Start of Block

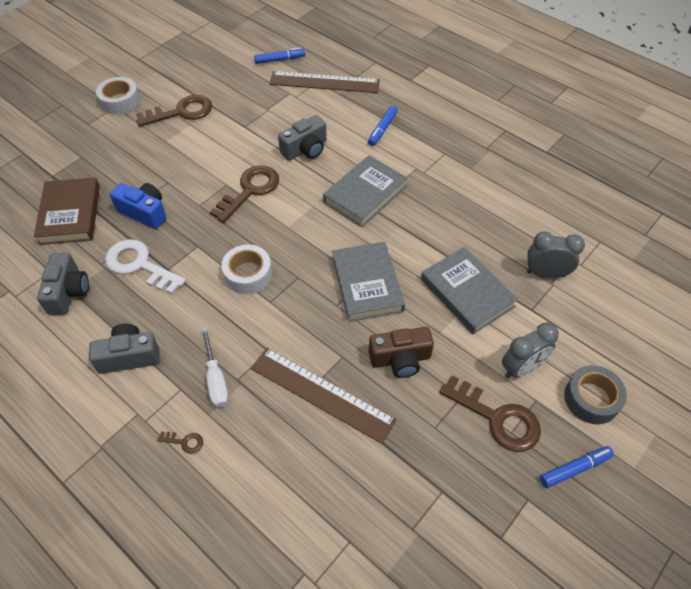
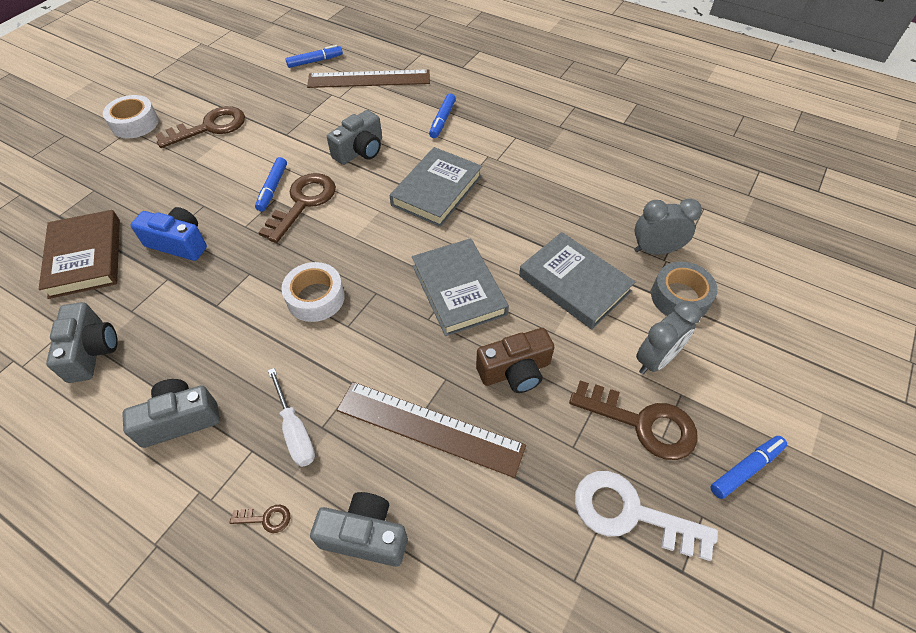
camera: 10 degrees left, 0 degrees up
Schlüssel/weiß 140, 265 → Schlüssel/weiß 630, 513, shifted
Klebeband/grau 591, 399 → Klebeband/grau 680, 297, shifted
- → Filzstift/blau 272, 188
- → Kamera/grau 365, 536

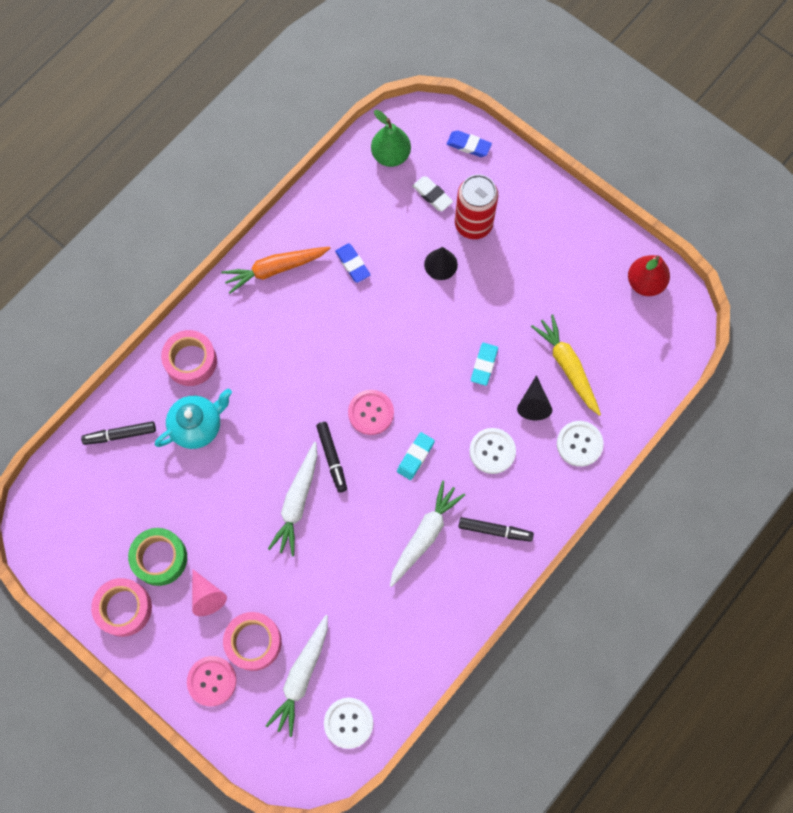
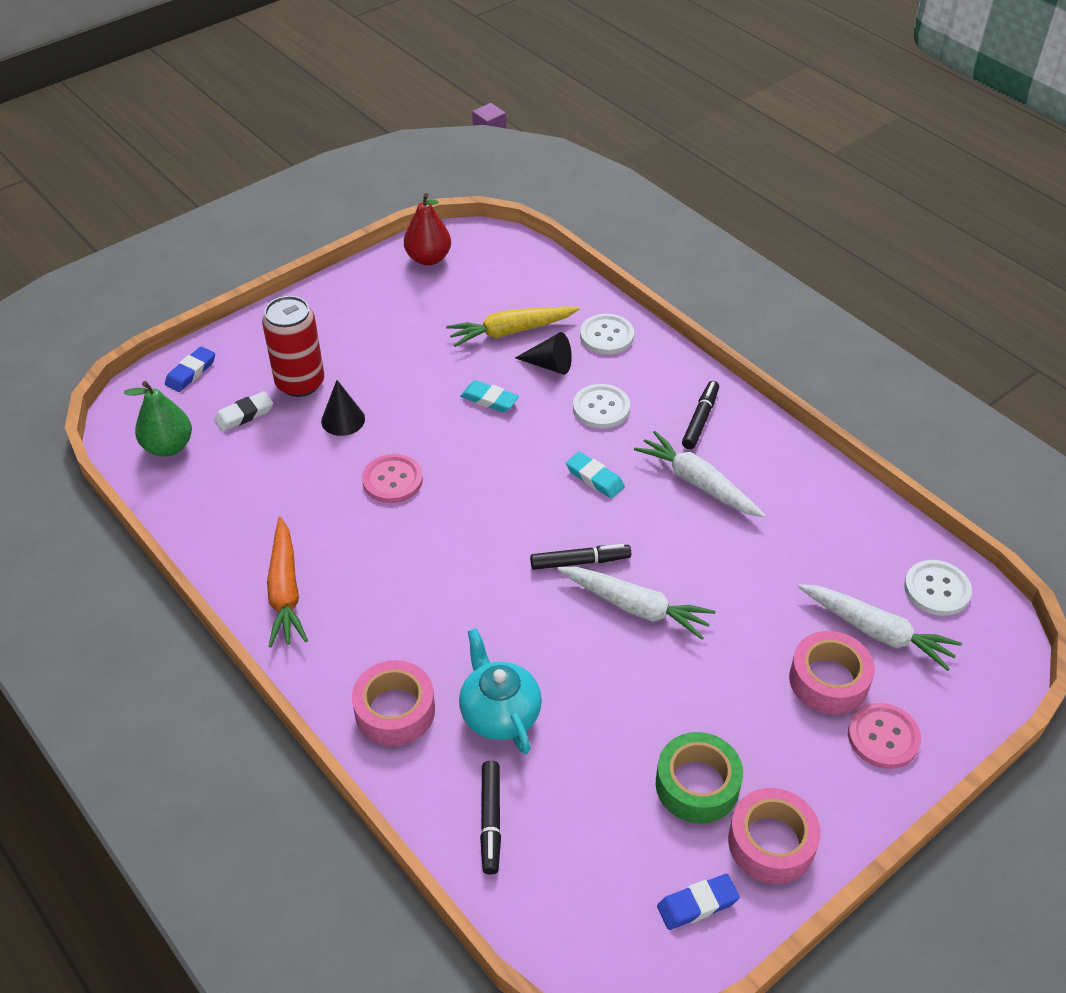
camera: 80 degrees left, 25 degrees down
Kegel/rosa 207, 596 → -
Radiergummi/blau 352, 264 → Radiergummi/blau 697, 904, shifted
Knopf/rosa 371, 413 → Knopf/rosa 392, 480, shifted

End of Block

WORK ORDER -
Using the records above, copy exactly and only the lines from the line with "Klebeband/grau 591, 399" through the end, both included; leave every picture out.

EXPECTED ANSWER -
Klebeband/grau 591, 399 → Klebeband/grau 680, 297, shifted
- → Filzstift/blau 272, 188
- → Kamera/grau 365, 536

camera: 80 degrees left, 25 degrees down
Kegel/rosa 207, 596 → -
Radiergummi/blau 352, 264 → Radiergummi/blau 697, 904, shifted
Knopf/rosa 371, 413 → Knopf/rosa 392, 480, shifted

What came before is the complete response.